# TRY IT
Return the lines from the line containing "C3: 100nF (+5V, DIO2) -> 100nF (+5V, GND)" onward. Each must match exactly, and the last line of the listing below must be included.

# THE INPUT

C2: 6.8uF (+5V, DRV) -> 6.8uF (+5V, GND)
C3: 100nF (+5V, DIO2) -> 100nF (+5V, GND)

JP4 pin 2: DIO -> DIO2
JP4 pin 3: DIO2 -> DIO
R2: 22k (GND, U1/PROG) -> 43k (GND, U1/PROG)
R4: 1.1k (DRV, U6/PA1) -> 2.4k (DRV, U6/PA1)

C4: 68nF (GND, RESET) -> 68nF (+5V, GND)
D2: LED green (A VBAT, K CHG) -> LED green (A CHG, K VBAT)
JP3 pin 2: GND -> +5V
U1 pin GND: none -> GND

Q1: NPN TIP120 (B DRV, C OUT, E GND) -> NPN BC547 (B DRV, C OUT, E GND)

# EXERCISE RESPONSE
C3: 100nF (+5V, DIO2) -> 100nF (+5V, GND)

JP4 pin 2: DIO -> DIO2
JP4 pin 3: DIO2 -> DIO
R2: 22k (GND, U1/PROG) -> 43k (GND, U1/PROG)
R4: 1.1k (DRV, U6/PA1) -> 2.4k (DRV, U6/PA1)

C4: 68nF (GND, RESET) -> 68nF (+5V, GND)
D2: LED green (A VBAT, K CHG) -> LED green (A CHG, K VBAT)
JP3 pin 2: GND -> +5V
U1 pin GND: none -> GND

Q1: NPN TIP120 (B DRV, C OUT, E GND) -> NPN BC547 (B DRV, C OUT, E GND)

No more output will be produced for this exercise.